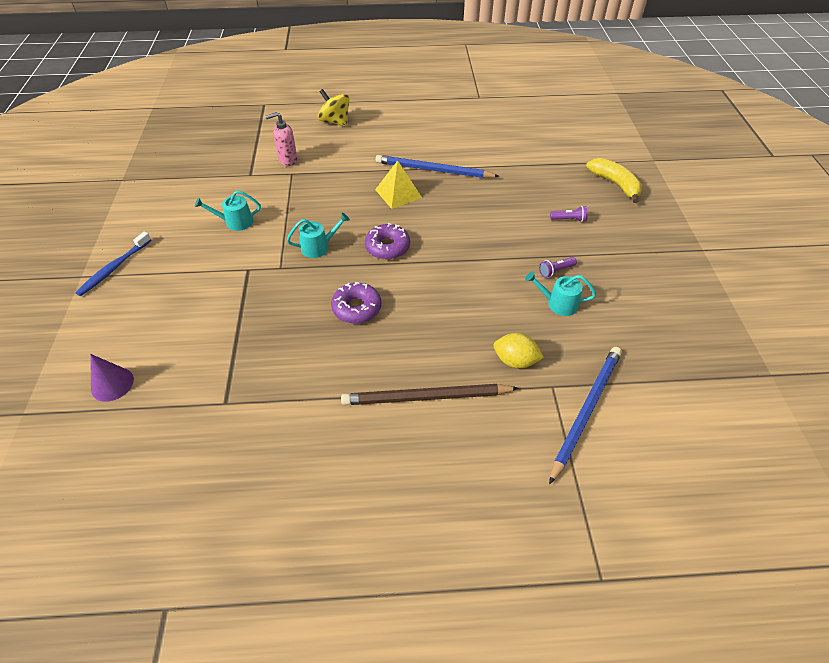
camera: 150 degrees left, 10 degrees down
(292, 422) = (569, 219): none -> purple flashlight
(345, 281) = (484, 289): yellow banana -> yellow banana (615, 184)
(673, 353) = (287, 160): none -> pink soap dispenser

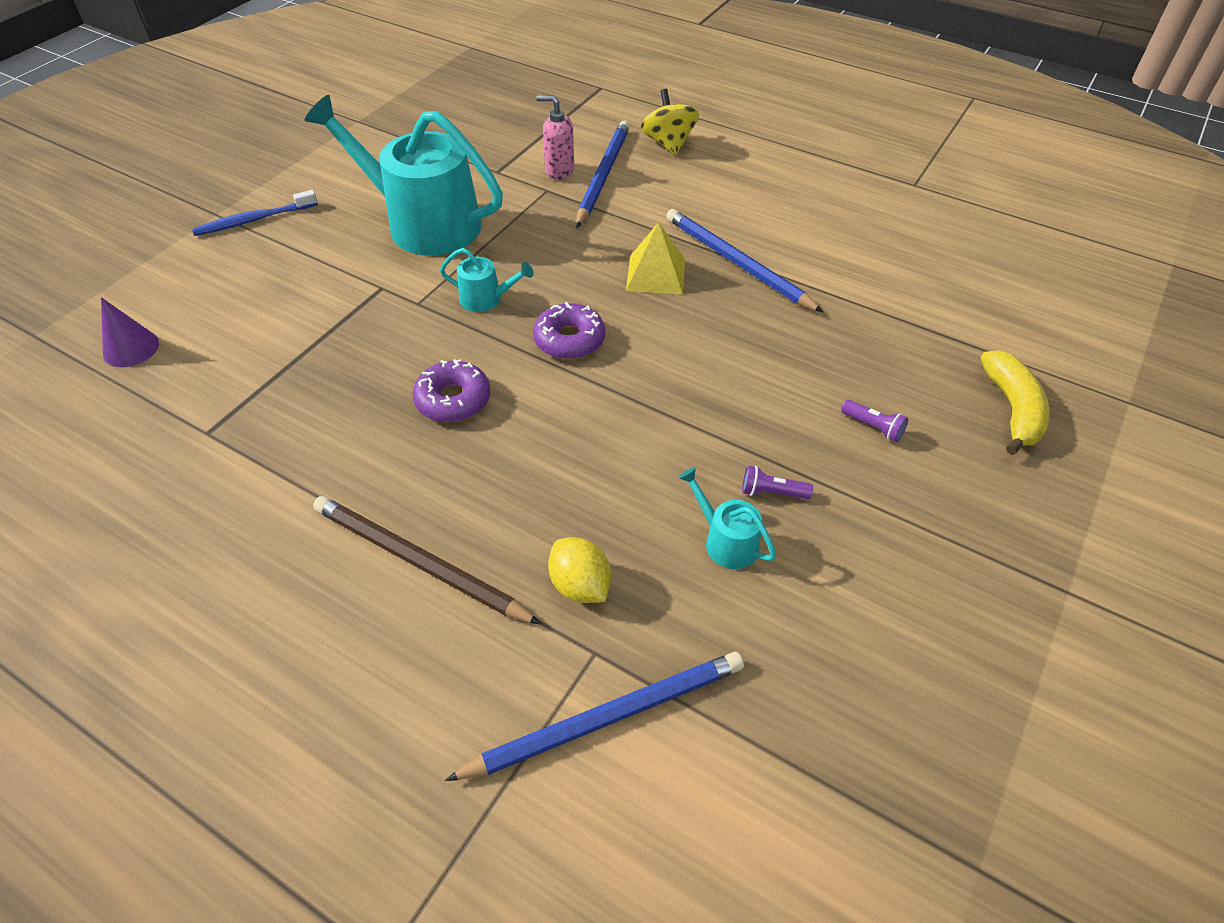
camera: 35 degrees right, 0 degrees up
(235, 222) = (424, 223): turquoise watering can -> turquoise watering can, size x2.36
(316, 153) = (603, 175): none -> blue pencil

____

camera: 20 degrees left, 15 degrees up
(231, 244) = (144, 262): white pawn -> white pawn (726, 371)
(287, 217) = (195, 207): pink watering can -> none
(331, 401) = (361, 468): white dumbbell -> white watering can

____

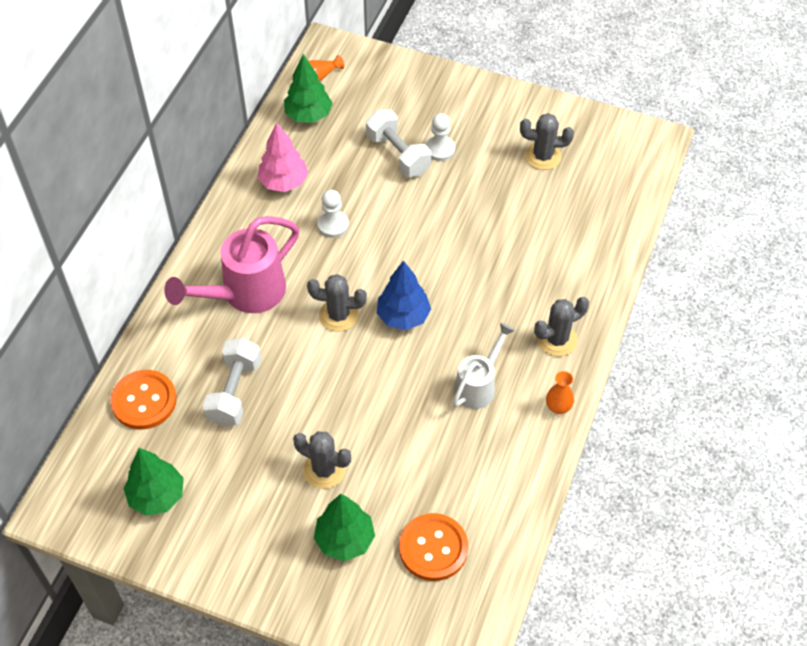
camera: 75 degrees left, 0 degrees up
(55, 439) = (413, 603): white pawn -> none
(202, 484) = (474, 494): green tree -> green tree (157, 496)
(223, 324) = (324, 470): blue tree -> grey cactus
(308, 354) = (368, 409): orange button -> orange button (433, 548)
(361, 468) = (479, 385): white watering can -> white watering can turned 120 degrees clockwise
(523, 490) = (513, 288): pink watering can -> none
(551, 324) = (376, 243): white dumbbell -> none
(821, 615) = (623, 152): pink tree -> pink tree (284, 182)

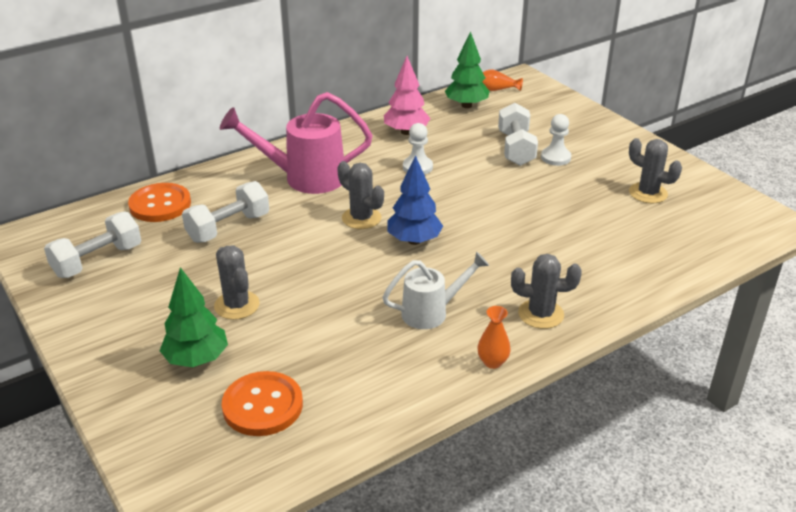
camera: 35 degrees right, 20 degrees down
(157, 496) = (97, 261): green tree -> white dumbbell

____

● DIRECTIONS
What are the lines above from the one with "(345, 281) = (484, 289): yellow" to the one with "(316, 153) = (603, 175): none -> blue pencil", both included? Reproduce them exactly, without pictures.

● ANSWER FOR THIS EXERCISE
(345, 281) = (484, 289): yellow banana -> yellow banana (615, 184)
(673, 353) = (287, 160): none -> pink soap dispenser

camera: 35 degrees right, 0 degrees up
(235, 222) = (424, 223): turquoise watering can -> turquoise watering can, size x2.36
(316, 153) = (603, 175): none -> blue pencil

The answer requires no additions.